→ **PROBLEM DETAILS**: Pick out every line of the entries below that contains the string "tenor", matching case exactly, and copy each line in full.

→ **GIVEN ENTRIES**:
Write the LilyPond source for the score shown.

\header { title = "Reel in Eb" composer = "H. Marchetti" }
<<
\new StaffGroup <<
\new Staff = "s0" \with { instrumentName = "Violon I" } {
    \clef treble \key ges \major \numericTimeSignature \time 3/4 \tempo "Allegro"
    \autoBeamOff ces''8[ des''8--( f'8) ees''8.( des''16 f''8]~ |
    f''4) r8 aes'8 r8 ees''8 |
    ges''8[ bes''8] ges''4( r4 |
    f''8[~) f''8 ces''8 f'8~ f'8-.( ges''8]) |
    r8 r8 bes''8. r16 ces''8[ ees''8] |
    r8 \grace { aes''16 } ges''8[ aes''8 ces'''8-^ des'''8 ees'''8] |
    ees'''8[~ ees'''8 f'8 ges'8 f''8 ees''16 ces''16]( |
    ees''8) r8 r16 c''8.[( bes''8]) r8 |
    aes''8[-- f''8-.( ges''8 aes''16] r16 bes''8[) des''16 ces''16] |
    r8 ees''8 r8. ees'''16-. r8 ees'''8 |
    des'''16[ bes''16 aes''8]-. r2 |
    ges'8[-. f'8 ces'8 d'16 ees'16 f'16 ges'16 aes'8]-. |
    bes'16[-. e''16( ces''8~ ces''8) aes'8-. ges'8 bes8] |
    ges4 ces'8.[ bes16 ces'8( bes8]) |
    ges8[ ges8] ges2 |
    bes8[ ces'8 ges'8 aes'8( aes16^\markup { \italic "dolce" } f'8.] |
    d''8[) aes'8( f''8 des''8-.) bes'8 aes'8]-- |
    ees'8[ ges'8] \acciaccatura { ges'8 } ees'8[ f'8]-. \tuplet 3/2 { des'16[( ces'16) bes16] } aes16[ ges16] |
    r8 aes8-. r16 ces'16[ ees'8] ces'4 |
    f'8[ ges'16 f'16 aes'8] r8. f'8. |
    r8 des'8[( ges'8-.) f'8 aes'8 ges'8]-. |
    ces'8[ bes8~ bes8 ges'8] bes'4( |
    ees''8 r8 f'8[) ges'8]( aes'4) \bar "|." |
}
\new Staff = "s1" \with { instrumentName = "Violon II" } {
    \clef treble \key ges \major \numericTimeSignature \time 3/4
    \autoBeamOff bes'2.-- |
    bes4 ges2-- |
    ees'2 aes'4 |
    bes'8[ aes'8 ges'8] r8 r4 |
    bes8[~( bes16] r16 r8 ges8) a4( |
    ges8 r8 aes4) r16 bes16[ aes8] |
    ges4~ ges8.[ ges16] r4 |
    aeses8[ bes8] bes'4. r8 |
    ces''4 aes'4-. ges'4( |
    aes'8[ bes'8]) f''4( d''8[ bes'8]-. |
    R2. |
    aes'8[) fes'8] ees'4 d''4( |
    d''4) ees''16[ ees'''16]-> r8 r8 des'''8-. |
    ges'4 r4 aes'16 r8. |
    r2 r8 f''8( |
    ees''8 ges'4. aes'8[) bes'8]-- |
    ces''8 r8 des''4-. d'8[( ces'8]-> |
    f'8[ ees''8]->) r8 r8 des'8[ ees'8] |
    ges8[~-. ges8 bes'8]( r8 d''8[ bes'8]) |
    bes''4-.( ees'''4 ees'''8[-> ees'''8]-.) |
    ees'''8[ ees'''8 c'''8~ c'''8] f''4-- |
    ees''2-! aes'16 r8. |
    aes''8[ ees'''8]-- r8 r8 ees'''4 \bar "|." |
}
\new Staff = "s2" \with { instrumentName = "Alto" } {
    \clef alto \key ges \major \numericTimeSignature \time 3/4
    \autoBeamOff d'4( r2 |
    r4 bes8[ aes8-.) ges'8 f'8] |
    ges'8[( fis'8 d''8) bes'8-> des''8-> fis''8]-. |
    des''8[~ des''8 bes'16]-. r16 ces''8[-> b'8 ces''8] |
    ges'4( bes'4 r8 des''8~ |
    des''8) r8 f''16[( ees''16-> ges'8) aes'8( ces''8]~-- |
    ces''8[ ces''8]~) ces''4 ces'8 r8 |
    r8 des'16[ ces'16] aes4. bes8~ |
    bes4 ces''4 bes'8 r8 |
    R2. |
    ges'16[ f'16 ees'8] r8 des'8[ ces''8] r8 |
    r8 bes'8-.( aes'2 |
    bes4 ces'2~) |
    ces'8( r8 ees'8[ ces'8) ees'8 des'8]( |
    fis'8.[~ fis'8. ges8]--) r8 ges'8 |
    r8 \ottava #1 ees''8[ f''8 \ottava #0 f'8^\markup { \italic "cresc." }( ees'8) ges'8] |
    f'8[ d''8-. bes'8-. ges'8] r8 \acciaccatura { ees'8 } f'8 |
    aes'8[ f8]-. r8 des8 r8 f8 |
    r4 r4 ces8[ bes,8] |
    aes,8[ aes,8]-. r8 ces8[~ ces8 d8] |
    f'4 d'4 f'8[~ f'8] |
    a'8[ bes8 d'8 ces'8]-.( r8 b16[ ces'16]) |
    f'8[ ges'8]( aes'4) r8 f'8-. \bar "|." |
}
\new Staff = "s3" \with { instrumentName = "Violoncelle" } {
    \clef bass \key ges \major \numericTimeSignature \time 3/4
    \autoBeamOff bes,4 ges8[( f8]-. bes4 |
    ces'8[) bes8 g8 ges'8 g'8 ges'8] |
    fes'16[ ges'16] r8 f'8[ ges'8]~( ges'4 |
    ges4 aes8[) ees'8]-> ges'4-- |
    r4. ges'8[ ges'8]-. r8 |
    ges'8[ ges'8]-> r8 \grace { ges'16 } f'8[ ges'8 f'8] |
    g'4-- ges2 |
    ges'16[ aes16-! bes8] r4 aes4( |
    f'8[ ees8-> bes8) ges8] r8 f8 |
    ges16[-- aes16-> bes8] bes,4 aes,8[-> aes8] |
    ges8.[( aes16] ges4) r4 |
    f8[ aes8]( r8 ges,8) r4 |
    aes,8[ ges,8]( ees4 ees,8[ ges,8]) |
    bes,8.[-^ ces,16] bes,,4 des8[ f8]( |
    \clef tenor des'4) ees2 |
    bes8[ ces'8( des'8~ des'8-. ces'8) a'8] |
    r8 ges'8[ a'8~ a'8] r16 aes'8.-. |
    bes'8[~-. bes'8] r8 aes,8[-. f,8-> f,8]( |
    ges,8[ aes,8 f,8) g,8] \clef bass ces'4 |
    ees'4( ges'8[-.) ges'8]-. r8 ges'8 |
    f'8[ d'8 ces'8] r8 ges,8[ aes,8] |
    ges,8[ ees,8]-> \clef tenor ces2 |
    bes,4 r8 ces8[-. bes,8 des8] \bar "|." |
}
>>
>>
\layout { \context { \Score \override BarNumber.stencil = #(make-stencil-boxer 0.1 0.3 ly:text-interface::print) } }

→ **EXERCISE SOLUTION**:
    \clef tenor des'4) ees2 |
    ges,8[ ees,8]-> \clef tenor ces2 |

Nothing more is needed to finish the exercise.